Difference listings:

-------

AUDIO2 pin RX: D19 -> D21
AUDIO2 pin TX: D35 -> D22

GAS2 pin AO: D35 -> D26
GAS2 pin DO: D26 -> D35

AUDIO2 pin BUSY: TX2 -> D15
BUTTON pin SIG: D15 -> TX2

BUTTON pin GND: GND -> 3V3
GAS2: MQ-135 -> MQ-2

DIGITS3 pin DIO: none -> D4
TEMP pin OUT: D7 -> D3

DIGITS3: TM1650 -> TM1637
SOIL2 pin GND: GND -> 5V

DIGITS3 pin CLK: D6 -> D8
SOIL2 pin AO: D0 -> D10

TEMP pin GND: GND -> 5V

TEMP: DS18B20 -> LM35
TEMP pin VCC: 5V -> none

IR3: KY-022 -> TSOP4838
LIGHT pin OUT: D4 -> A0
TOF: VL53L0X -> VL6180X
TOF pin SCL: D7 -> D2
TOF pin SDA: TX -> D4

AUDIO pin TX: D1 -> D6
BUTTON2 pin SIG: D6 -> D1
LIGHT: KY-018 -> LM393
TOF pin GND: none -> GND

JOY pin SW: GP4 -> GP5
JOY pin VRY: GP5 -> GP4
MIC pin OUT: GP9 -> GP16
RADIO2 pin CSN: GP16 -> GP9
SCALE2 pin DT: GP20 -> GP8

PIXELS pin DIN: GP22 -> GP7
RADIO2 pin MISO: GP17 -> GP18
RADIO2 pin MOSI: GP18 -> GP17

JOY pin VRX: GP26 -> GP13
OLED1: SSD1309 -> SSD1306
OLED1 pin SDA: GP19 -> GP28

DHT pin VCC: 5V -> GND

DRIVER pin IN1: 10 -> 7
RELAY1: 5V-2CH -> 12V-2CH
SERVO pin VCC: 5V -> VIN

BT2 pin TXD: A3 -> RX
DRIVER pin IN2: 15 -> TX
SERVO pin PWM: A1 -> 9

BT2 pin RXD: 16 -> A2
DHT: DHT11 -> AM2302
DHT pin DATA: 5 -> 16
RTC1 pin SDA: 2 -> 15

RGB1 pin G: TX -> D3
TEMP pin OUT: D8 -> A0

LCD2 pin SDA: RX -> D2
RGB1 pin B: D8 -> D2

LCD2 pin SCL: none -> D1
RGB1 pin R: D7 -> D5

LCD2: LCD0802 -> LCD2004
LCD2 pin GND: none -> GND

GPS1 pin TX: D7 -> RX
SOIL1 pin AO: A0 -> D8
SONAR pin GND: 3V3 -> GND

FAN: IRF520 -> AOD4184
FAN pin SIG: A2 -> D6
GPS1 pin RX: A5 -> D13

-------

* [Problem] Nothing in the records should differ from the original when you retype them.

* [Answer for the task]
AUDIO2 pin RX: D19 -> D21
AUDIO2 pin TX: D35 -> D22

GAS2 pin AO: D35 -> D26
GAS2 pin DO: D26 -> D35

AUDIO2 pin BUSY: TX2 -> D15
BUTTON pin SIG: D15 -> TX2

BUTTON pin GND: GND -> 3V3
GAS2: MQ-135 -> MQ-2

DIGITS3 pin DIO: none -> D4
TEMP pin OUT: D7 -> D3

DIGITS3: TM1650 -> TM1637
SOIL2 pin GND: GND -> 5V

DIGITS3 pin CLK: D6 -> D8
SOIL2 pin AO: D0 -> D10

TEMP pin GND: GND -> 5V

TEMP: DS18B20 -> LM35
TEMP pin VCC: 5V -> none

IR3: KY-022 -> TSOP4838
LIGHT pin OUT: D4 -> A0
TOF: VL53L0X -> VL6180X
TOF pin SCL: D7 -> D2
TOF pin SDA: TX -> D4

AUDIO pin TX: D1 -> D6
BUTTON2 pin SIG: D6 -> D1
LIGHT: KY-018 -> LM393
TOF pin GND: none -> GND

JOY pin SW: GP4 -> GP5
JOY pin VRY: GP5 -> GP4
MIC pin OUT: GP9 -> GP16
RADIO2 pin CSN: GP16 -> GP9
SCALE2 pin DT: GP20 -> GP8

PIXELS pin DIN: GP22 -> GP7
RADIO2 pin MISO: GP17 -> GP18
RADIO2 pin MOSI: GP18 -> GP17

JOY pin VRX: GP26 -> GP13
OLED1: SSD1309 -> SSD1306
OLED1 pin SDA: GP19 -> GP28

DHT pin VCC: 5V -> GND

DRIVER pin IN1: 10 -> 7
RELAY1: 5V-2CH -> 12V-2CH
SERVO pin VCC: 5V -> VIN

BT2 pin TXD: A3 -> RX
DRIVER pin IN2: 15 -> TX
SERVO pin PWM: A1 -> 9

BT2 pin RXD: 16 -> A2
DHT: DHT11 -> AM2302
DHT pin DATA: 5 -> 16
RTC1 pin SDA: 2 -> 15

RGB1 pin G: TX -> D3
TEMP pin OUT: D8 -> A0

LCD2 pin SDA: RX -> D2
RGB1 pin B: D8 -> D2

LCD2 pin SCL: none -> D1
RGB1 pin R: D7 -> D5

LCD2: LCD0802 -> LCD2004
LCD2 pin GND: none -> GND

GPS1 pin TX: D7 -> RX
SOIL1 pin AO: A0 -> D8
SONAR pin GND: 3V3 -> GND

FAN: IRF520 -> AOD4184
FAN pin SIG: A2 -> D6
GPS1 pin RX: A5 -> D13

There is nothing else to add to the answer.